» Data for this task
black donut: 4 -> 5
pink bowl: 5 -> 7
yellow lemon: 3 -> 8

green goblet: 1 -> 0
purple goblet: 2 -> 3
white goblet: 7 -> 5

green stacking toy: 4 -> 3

* * *

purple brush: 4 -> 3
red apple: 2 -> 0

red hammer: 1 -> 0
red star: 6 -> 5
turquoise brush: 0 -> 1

...

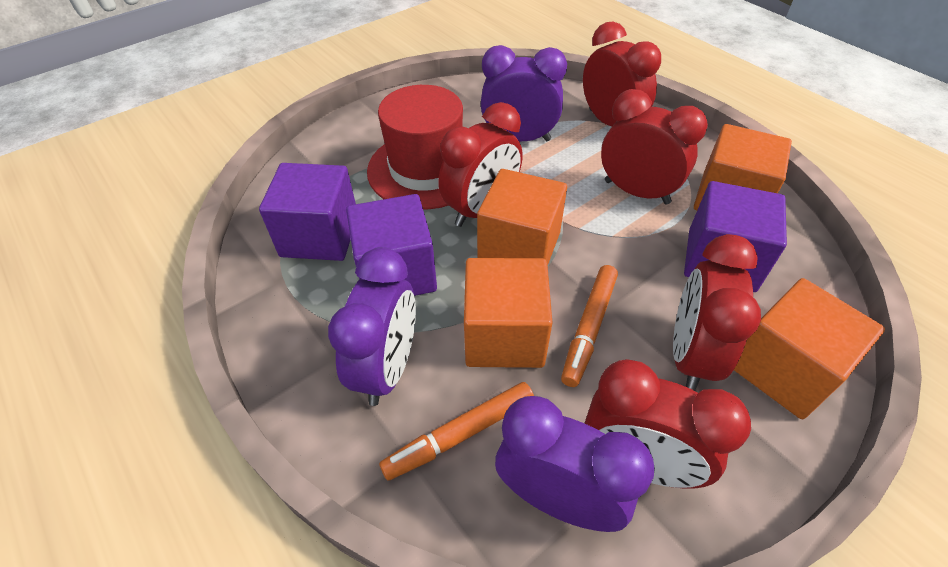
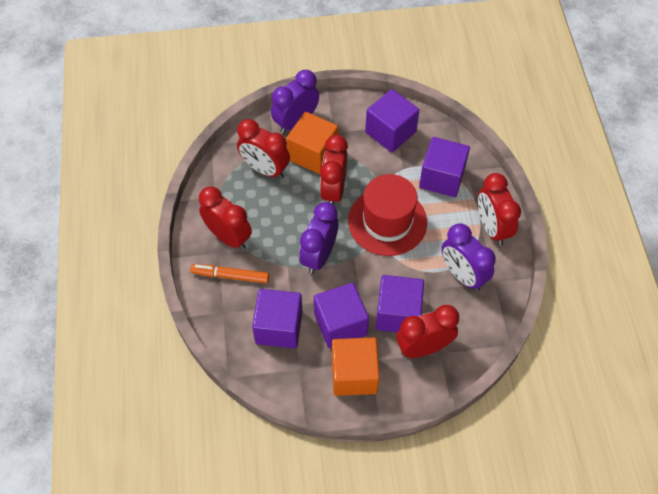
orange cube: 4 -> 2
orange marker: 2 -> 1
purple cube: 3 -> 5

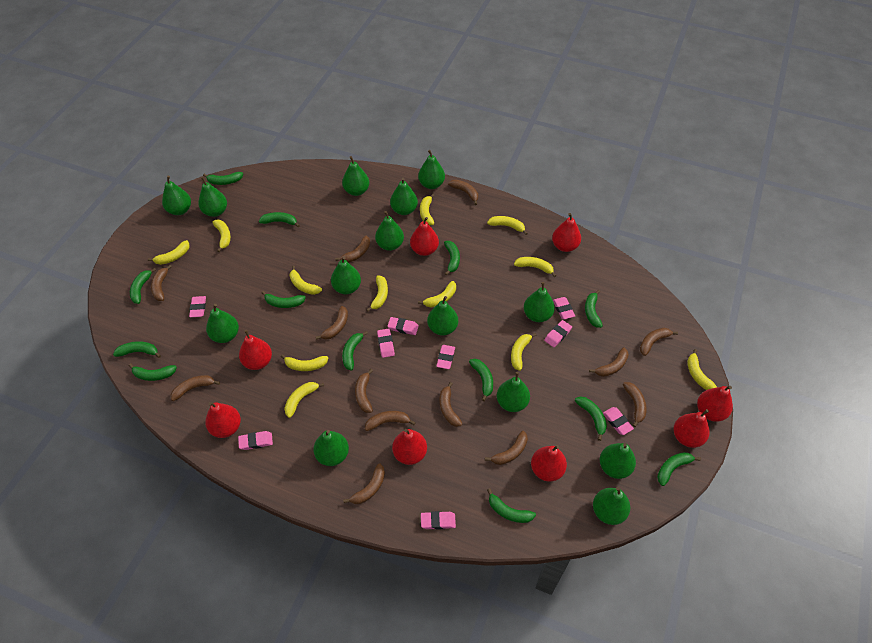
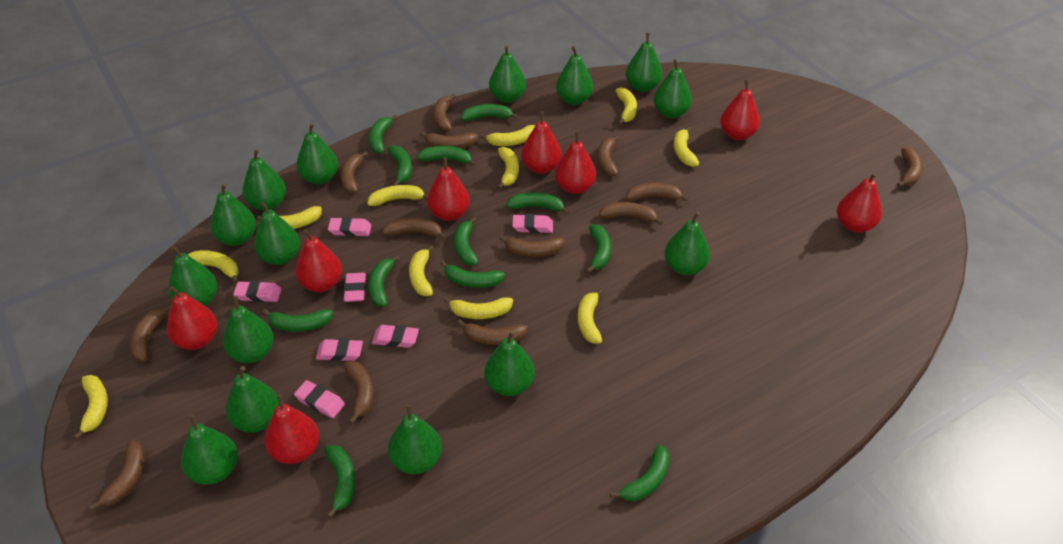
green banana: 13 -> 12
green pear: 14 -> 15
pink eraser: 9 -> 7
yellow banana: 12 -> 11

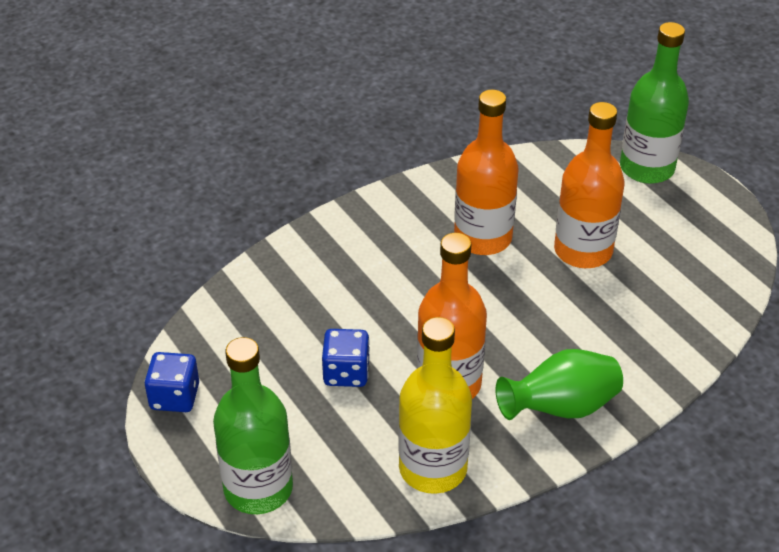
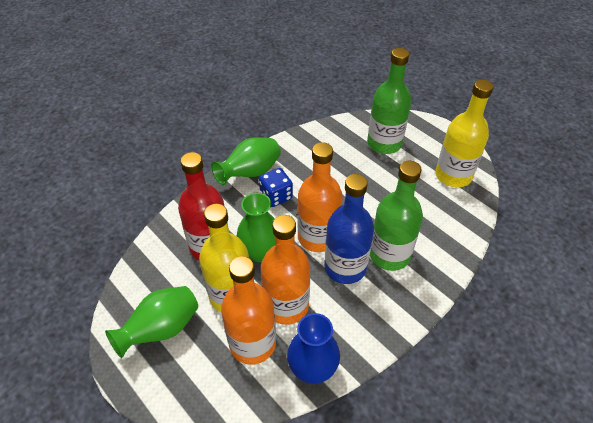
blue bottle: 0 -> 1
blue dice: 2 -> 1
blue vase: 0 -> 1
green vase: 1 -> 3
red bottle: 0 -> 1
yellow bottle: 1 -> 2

» Task description
Retype the lines above exactly as they appear, from the line containing "green pear: 14 -> 15" through the line containing "yellow bottle: 1 -> 2", and leave out any pictures.

» Solution for this exercise
green pear: 14 -> 15
pink eraser: 9 -> 7
yellow banana: 12 -> 11

blue bottle: 0 -> 1
blue dice: 2 -> 1
blue vase: 0 -> 1
green vase: 1 -> 3
red bottle: 0 -> 1
yellow bottle: 1 -> 2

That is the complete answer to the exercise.